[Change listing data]
————
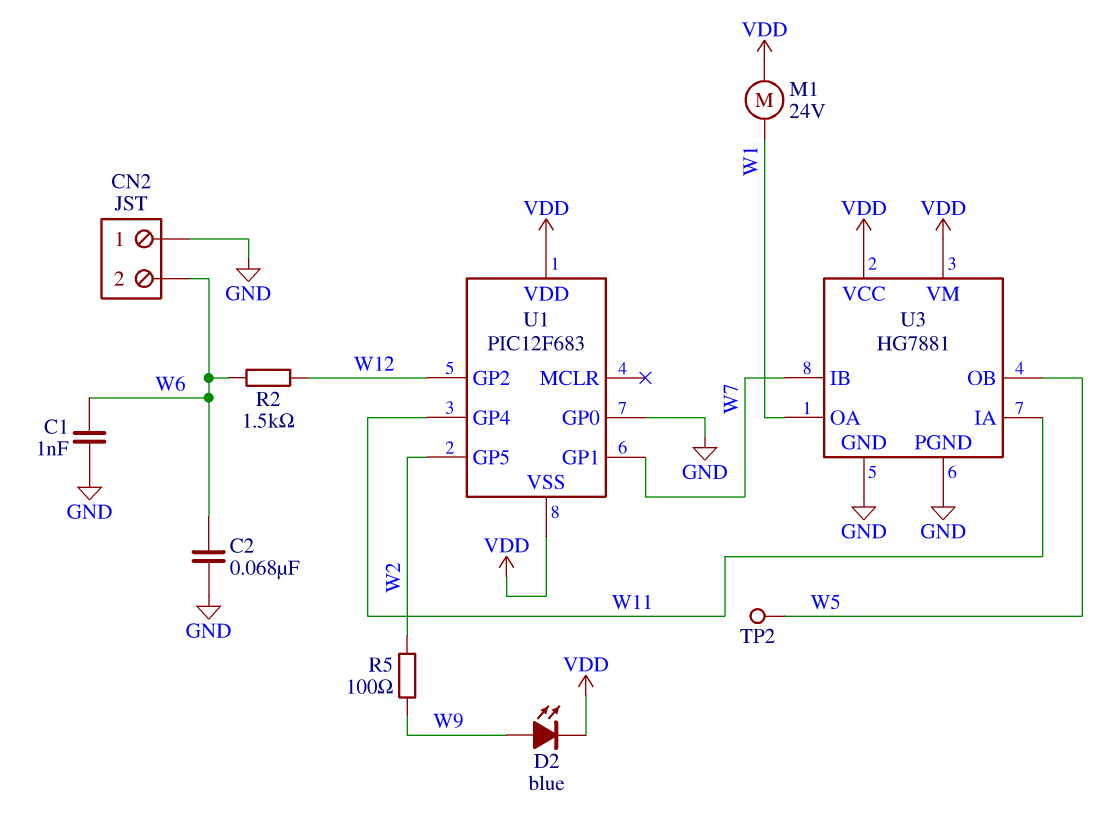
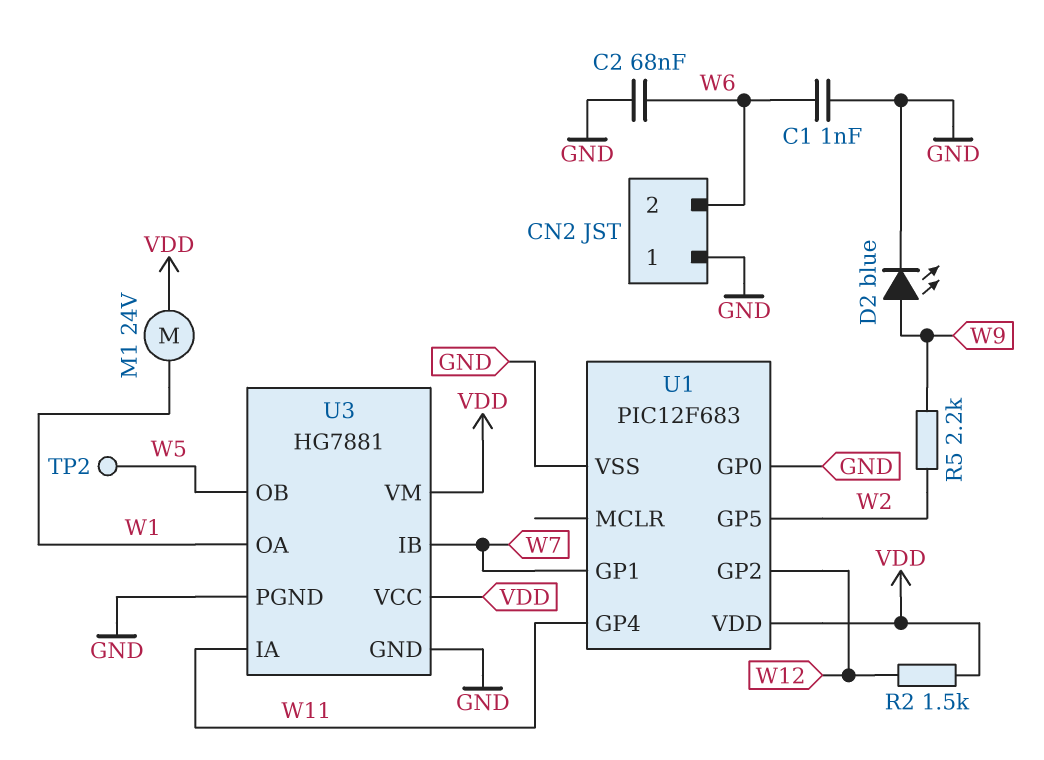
D2: LED blue (A W9, K VDD) -> LED blue (A W9, K GND)
R2: 1.5k (W6, W12) -> 1.5k (VDD, W12)
R5: 100 (W2, W9) -> 2.2k (W2, W9)
U1 pin VSS: VDD -> GND

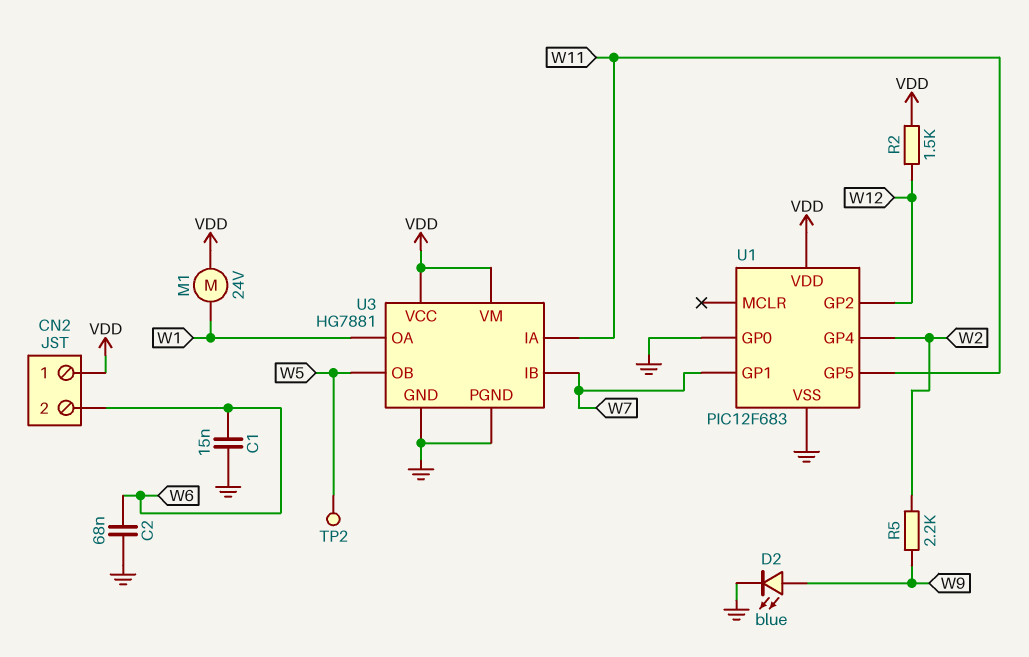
C1: 1nF (GND, W6) -> 15nF (GND, W6)
CN2 pin 1: GND -> VDD
U1 pin GP4: W11 -> W2
U1 pin GP5: W2 -> W11

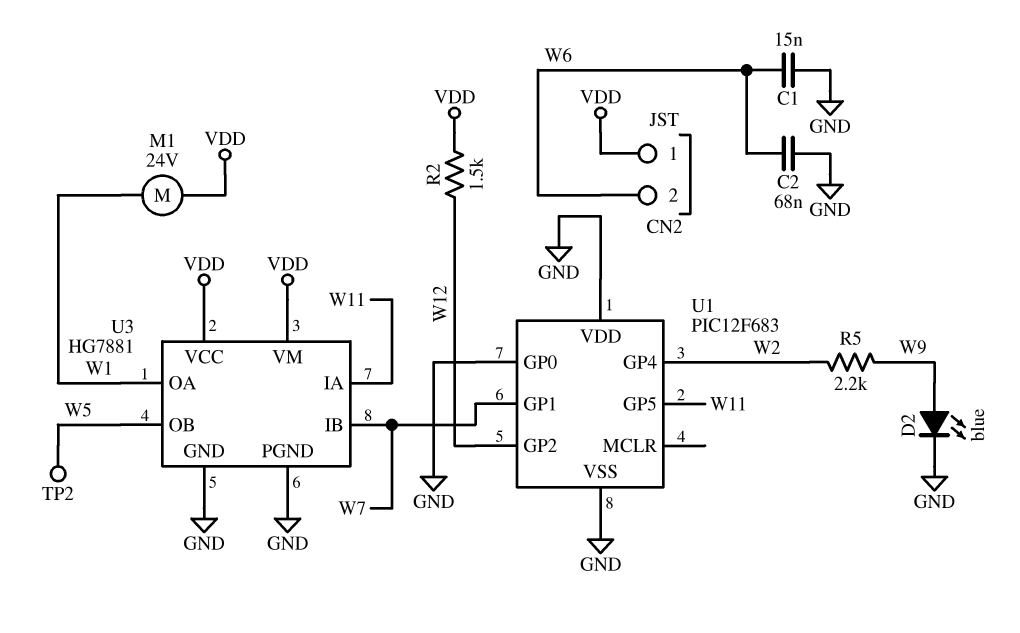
U1 pin VDD: VDD -> GND

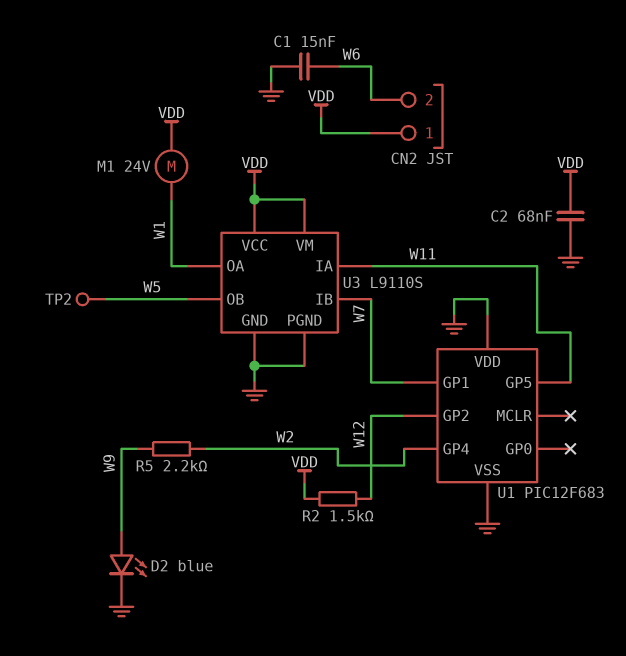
C2: 68nF (GND, W6) -> 68nF (GND, VDD)
U1 pin GP0: GND -> none
U3: HG7881 -> L9110S

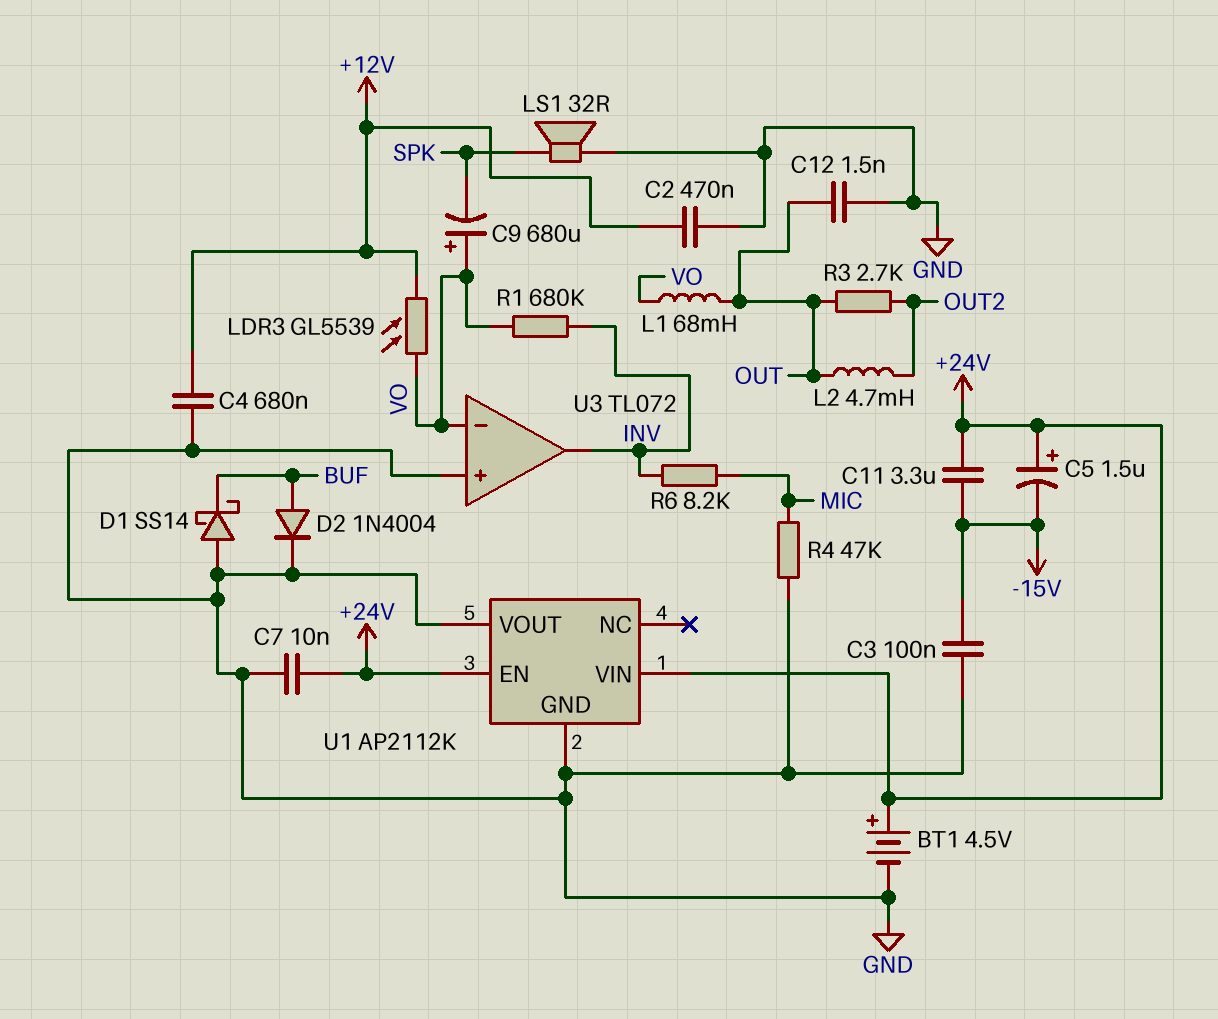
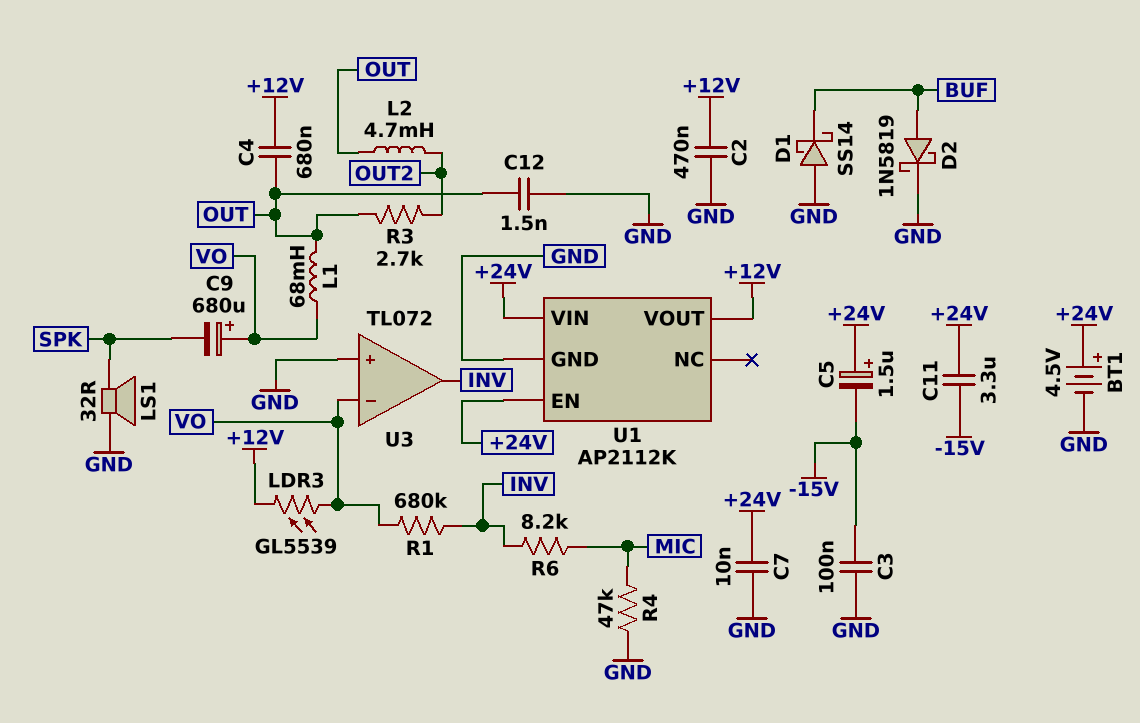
C4: 680nF (+12V, GND) -> 680nF (+12V, OUT)
D2: diode 1N4004 (A BUF, K GND) -> schottky 1N5819 (A BUF, K GND)
U1 pin VOUT: GND -> +12V

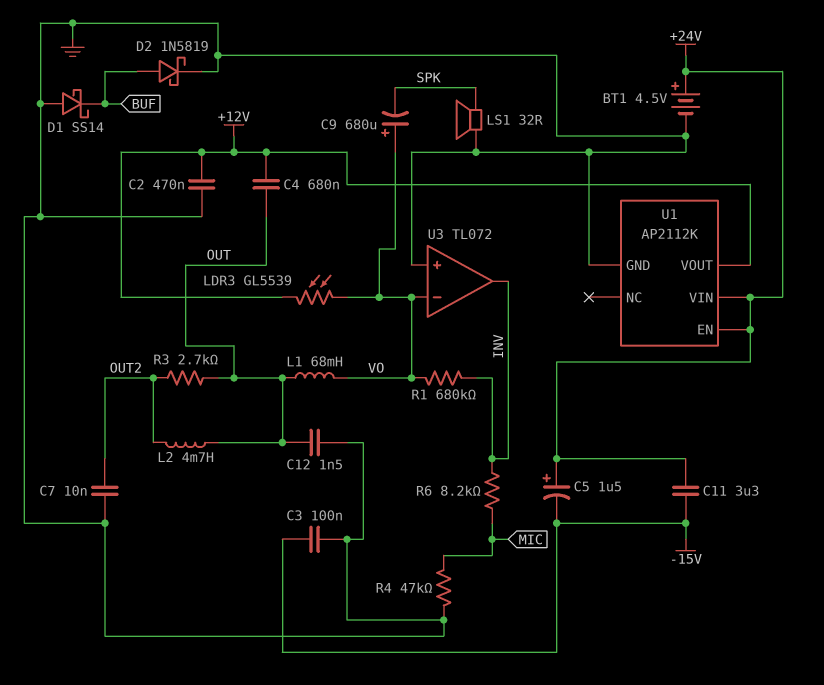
C7: 10nF (+24V, GND) -> 10nF (GND, OUT2)

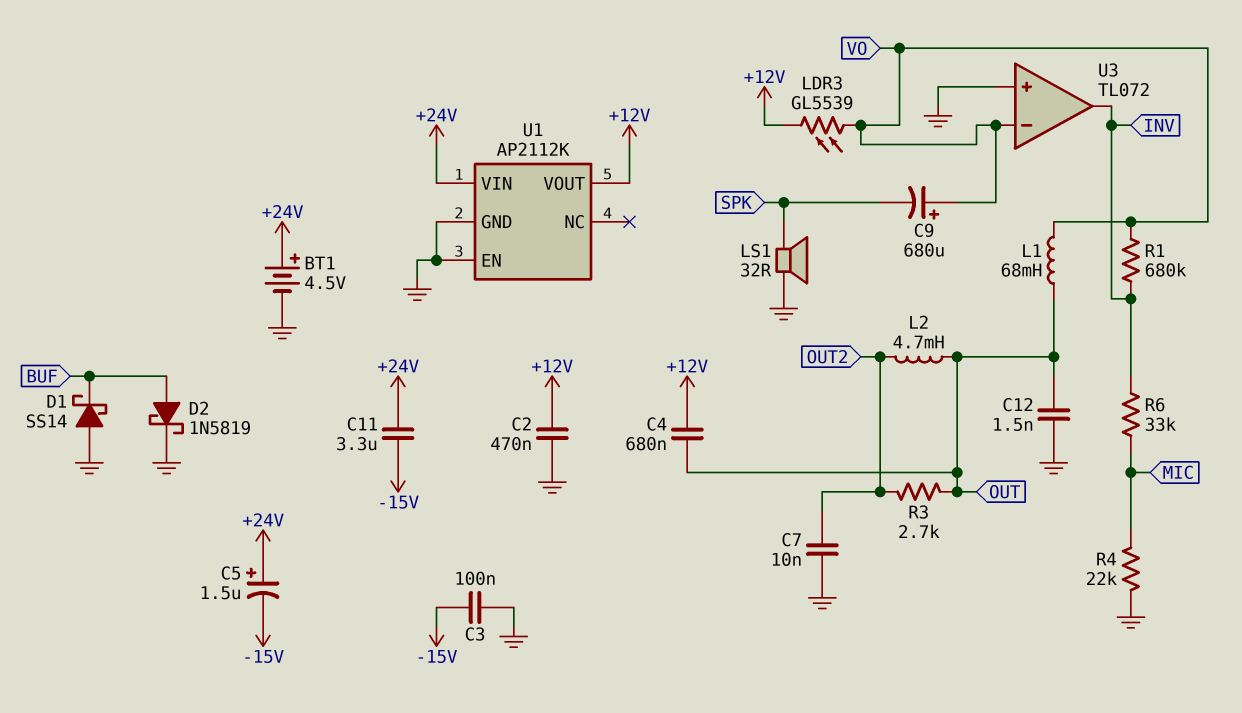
R4: 47k (GND, MIC) -> 22k (GND, MIC)
R6: 8.2k (INV, MIC) -> 33k (INV, MIC)
U1 pin EN: +24V -> GND

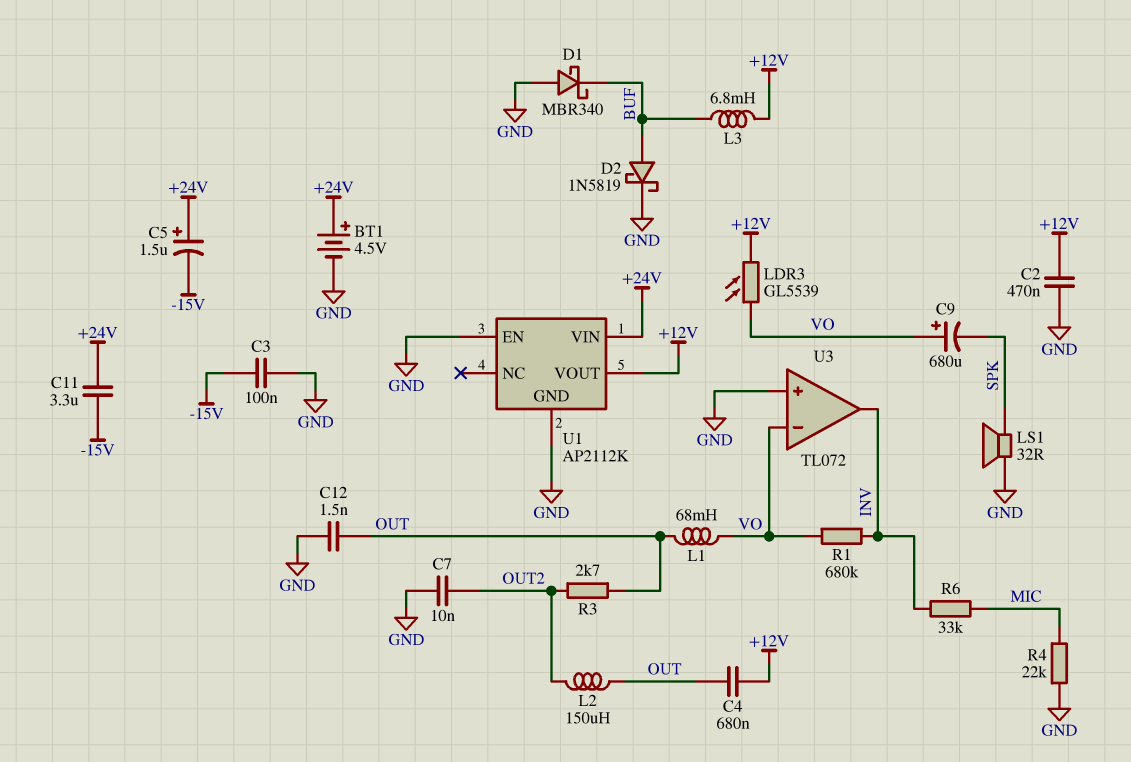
D1: schottky SS14 (A GND, K BUF) -> schottky MBR340 (A GND, K BUF)
L2: 4.7mH (OUT, OUT2) -> 150uH (OUT, OUT2)
L3: none -> 6.8mH (+12V, BUF)

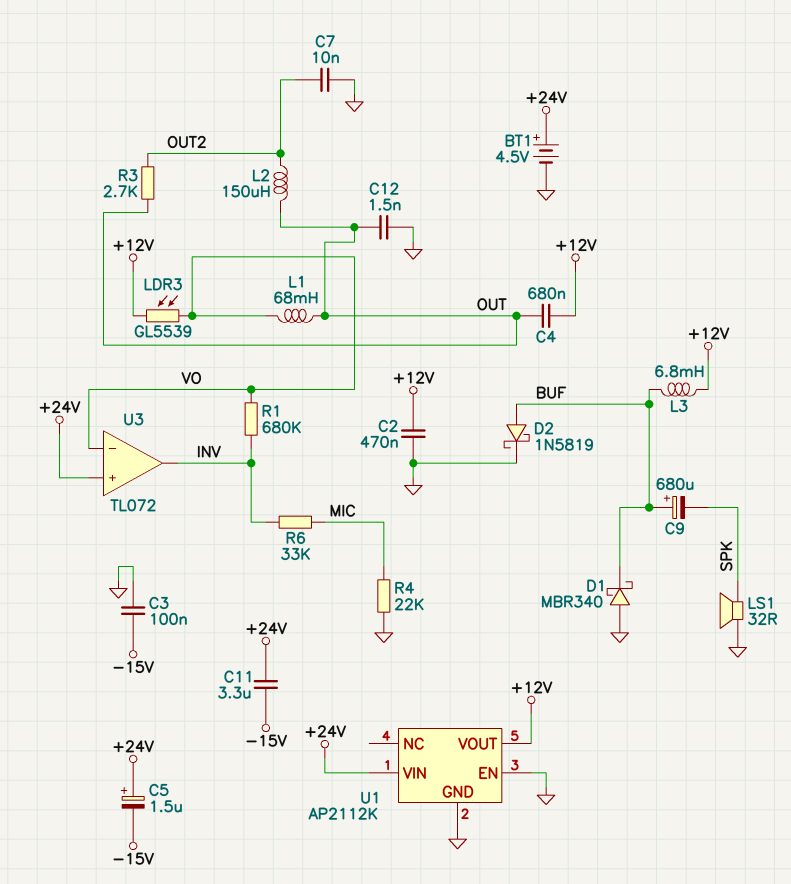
C9: 680uF (plus VO, minus SPK) -> 680uF (plus BUF, minus SPK)
U3 pin in+: GND -> +24V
————
Wherever the word "schottky" appears in the entries above, copy that whole line.

D2: diode 1N4004 (A BUF, K GND) -> schottky 1N5819 (A BUF, K GND)
D1: schottky SS14 (A GND, K BUF) -> schottky MBR340 (A GND, K BUF)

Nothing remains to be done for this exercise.